- [THE PROBLEM]:
Format the material below as a two-column Markdown table headed Row and Line, with one numbered row per line and no blank lines. Omit the pictures.

Data listing:
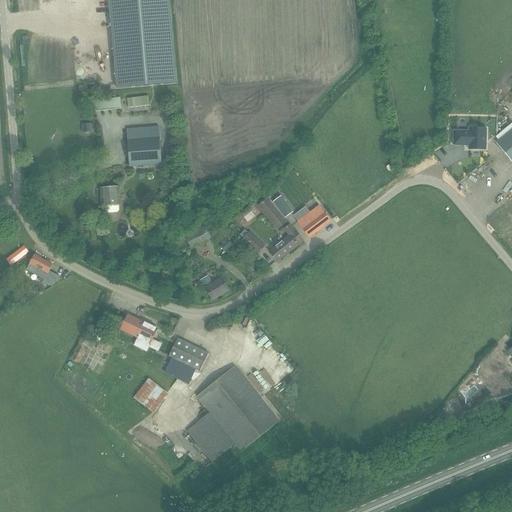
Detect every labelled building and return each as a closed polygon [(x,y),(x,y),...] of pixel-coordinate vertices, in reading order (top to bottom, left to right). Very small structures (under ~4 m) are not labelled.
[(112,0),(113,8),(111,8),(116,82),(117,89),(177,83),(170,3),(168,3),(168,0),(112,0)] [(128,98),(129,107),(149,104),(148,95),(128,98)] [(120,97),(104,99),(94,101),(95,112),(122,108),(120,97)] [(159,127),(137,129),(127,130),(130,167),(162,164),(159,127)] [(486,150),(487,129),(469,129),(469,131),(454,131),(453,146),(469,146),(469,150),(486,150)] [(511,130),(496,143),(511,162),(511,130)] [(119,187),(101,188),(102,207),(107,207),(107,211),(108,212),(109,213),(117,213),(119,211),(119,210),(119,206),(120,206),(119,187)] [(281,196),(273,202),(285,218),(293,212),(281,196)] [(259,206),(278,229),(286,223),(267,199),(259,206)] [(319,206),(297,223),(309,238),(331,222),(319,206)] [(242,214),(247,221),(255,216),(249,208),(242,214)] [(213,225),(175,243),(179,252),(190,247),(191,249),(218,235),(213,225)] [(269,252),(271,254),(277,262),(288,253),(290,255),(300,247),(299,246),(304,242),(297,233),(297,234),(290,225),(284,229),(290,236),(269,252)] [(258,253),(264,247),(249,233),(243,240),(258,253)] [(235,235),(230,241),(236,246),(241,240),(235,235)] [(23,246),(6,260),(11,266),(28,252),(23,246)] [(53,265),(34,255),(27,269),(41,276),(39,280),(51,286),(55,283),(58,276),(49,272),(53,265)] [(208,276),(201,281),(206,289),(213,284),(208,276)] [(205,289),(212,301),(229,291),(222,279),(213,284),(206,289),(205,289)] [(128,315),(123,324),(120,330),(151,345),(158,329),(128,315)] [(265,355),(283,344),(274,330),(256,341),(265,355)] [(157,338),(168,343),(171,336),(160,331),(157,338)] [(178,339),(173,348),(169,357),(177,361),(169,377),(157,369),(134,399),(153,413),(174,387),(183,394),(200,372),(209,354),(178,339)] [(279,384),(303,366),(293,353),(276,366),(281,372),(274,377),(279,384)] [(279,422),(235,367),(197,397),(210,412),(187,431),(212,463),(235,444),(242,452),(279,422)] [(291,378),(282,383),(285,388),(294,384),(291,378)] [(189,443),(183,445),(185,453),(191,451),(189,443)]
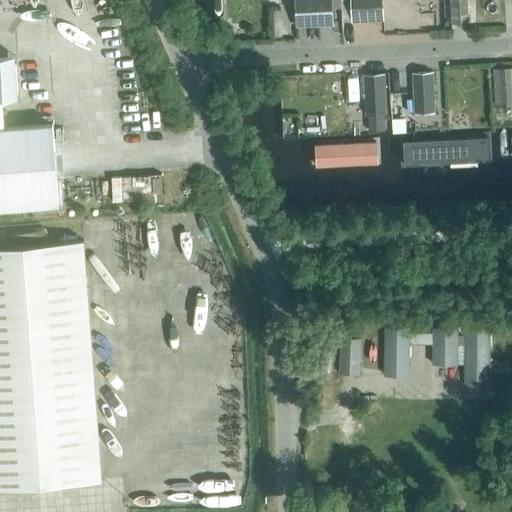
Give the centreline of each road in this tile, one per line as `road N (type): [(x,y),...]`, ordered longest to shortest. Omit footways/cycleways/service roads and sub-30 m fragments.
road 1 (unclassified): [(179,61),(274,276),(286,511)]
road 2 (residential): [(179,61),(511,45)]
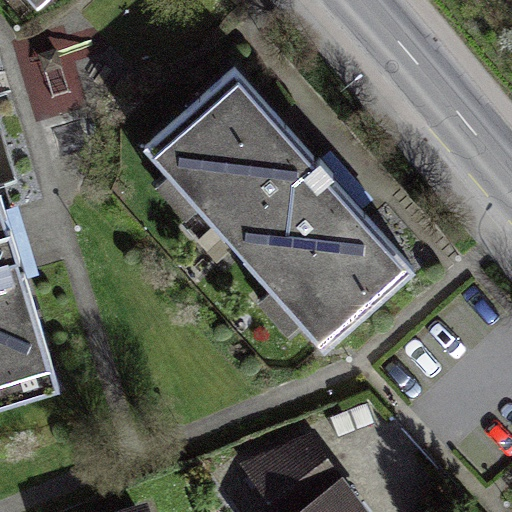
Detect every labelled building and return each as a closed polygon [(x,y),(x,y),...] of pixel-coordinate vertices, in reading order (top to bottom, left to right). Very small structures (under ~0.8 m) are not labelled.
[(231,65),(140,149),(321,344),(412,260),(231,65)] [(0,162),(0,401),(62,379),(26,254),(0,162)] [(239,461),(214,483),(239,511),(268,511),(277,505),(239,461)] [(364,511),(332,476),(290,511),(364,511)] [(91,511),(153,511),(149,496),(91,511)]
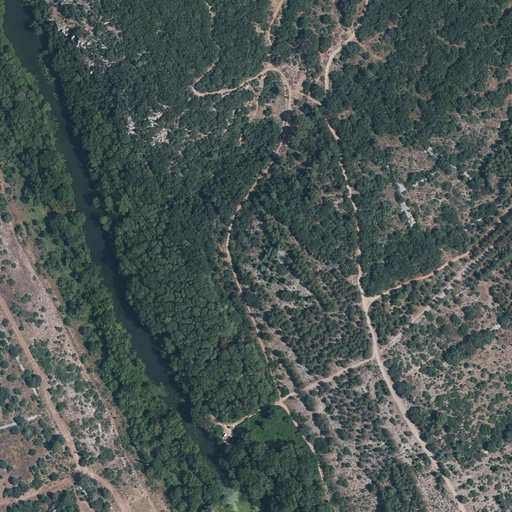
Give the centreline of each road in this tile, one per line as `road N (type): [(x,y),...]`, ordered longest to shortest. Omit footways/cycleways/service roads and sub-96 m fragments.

- [RESULT]:
| Row | Line |
|---|---|
| 1 | Detect every labelled building and return each as a closed polygon [(x,y),(x,y),...] of pixel-coordinate vertices, in reading order (top to bottom, left to right). Very small structures (under ~4 m) are not labelled. |
| 2 | [(112,0),(113,8),(111,8),(116,82),(117,89),(177,83),(170,3),(168,3),(168,0),(112,0)] [(128,98),(129,107),(149,104),(148,95),(128,98)] [(120,97),(104,99),(94,101),(95,112),(122,108),(120,97)] [(159,127),(137,129),(127,130),(130,167),(162,164),(159,127)] [(486,150),(487,129),(469,129),(469,131),(454,131),(453,146),(469,146),(469,150),(486,150)] [(511,130),(496,143),(511,162),(511,130)] [(119,187),(101,188),(102,207),(107,207),(107,211),(108,212),(109,213),(117,213),(119,211),(119,210),(119,206),(120,206),(119,187)] [(281,196),(273,202),(285,218),(293,212),(281,196)] [(259,206),(278,229),(286,223),(267,199),(259,206)] [(319,206),(297,223),(309,238),(331,222),(319,206)] [(242,214),(247,221),(255,216),(249,208),(242,214)] [(213,225),(175,243),(179,252),(190,247),(191,249),(218,235),(213,225)] [(269,252),(271,254),(277,262),(288,253),(290,255),(300,247),(299,246),(304,242),(297,233),(297,234),(290,225),(284,229),(290,236),(269,252)] [(258,253),(264,247),(249,233),(243,240),(258,253)] [(235,235),(230,241),(236,246),(241,240),(235,235)] [(23,246),(6,260),(11,266),(28,252),(23,246)] [(53,265),(34,255),(27,269),(41,276),(39,280),(51,286),(55,283),(58,276),(49,272),(53,265)] [(208,276),(201,281),(206,289),(213,284),(208,276)] [(205,289),(212,301),(229,291),(222,279),(213,284),(206,289),(205,289)] [(128,315),(123,324),(120,330),(151,345),(158,329),(128,315)] [(265,355),(283,344),(274,330),(256,341),(265,355)] [(157,338),(168,343),(171,336),(160,331),(157,338)] [(178,339),(173,348),(169,357),(177,361),(169,377),(157,369),(134,399),(153,413),(174,387),(183,394),(200,372),(209,354),(178,339)] [(279,384),(303,366),(293,353),(276,366),(281,372),(274,377),(279,384)] [(279,422),(235,367),(197,397),(210,412),(187,431),(212,463),(235,444),(242,452),(279,422)] [(291,378),(282,383),(285,388),(294,384),(291,378)] [(189,443),(183,445),(185,453),(191,451),(189,443)] |
| 3 | Give the centreline of each road in this tile, one per line as `road N (type): [(x,y),...]`, ordered longest to shortest. Omit footways/cycleways/service roads and sub-30 m fragments. |
| 4 | road 1 (unclassified): [(179,61),(274,276),(286,511)] |
| 5 | road 2 (residential): [(179,61),(511,45)] |
| 6 | Detect every labelled building and return each as a closed polygon [(x,y),(x,y),...] of pixel-coordinate vertices, in reading order (top to bottom, left to right). Very small structures (under ~0.8 m) are not labelled. |
| 7 | [(231,65),(140,149),(321,344),(412,260),(231,65)] [(0,162),(0,401),(62,379),(26,254),(0,162)] [(239,461),(214,483),(239,511),(268,511),(277,505),(239,461)] [(364,511),(332,476),(290,511),(364,511)] [(91,511),(153,511),(149,496),(91,511)] |
| 8 | Give the centreline of each road in this tile, one per line as `road N (type): [(x,y),...]`, ordered longest to shortest. Omit footways/cycleways/service roads and sub-96 m fragments. |